[Data provided]:
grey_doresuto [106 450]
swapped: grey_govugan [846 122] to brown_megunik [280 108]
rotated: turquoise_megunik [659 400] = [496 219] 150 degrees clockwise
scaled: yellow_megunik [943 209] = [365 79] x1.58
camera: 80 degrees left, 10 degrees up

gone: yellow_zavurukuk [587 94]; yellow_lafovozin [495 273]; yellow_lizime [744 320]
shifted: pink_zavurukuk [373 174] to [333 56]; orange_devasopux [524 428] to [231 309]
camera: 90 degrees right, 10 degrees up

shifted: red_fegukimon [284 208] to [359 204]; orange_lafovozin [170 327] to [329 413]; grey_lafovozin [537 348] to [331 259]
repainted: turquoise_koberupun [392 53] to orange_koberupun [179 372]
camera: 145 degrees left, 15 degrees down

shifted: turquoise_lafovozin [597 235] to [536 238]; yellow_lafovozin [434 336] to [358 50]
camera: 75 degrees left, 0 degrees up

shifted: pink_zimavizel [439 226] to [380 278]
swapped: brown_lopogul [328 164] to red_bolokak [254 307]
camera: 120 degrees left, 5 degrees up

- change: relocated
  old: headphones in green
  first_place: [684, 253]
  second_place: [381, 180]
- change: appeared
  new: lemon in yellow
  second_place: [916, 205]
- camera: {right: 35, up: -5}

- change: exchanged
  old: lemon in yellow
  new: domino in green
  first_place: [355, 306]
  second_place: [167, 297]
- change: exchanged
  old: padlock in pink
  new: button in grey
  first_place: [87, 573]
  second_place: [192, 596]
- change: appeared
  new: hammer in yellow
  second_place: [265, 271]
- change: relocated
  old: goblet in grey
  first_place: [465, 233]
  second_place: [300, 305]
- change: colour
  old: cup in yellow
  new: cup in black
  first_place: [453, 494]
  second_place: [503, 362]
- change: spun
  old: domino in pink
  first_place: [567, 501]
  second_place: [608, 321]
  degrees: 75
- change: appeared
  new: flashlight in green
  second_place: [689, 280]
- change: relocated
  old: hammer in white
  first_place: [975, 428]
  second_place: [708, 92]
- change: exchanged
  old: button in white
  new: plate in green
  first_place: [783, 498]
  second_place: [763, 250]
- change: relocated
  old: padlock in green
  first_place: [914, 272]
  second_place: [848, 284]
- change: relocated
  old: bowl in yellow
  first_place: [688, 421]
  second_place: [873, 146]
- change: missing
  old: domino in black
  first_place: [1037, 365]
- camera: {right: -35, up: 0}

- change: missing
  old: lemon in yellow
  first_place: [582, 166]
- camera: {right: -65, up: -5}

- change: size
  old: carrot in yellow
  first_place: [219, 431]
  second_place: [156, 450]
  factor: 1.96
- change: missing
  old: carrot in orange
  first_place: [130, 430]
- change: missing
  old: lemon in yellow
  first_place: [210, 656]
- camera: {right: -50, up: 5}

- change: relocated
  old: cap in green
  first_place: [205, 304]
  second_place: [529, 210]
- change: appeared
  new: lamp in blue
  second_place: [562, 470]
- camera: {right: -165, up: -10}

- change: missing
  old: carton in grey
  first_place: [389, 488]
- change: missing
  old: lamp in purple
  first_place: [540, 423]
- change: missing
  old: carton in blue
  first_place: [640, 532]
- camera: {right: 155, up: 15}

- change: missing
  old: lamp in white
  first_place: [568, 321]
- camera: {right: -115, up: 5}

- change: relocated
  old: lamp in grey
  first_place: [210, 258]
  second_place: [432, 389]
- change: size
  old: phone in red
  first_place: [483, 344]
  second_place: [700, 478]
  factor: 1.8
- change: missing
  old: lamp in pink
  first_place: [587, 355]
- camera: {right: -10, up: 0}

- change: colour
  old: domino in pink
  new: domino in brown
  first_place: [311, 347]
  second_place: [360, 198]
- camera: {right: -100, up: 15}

[About this exercise]: Please state how many lines of the entries above include the string "degrees", giving the number and nothing more.

[Expected answer]: 7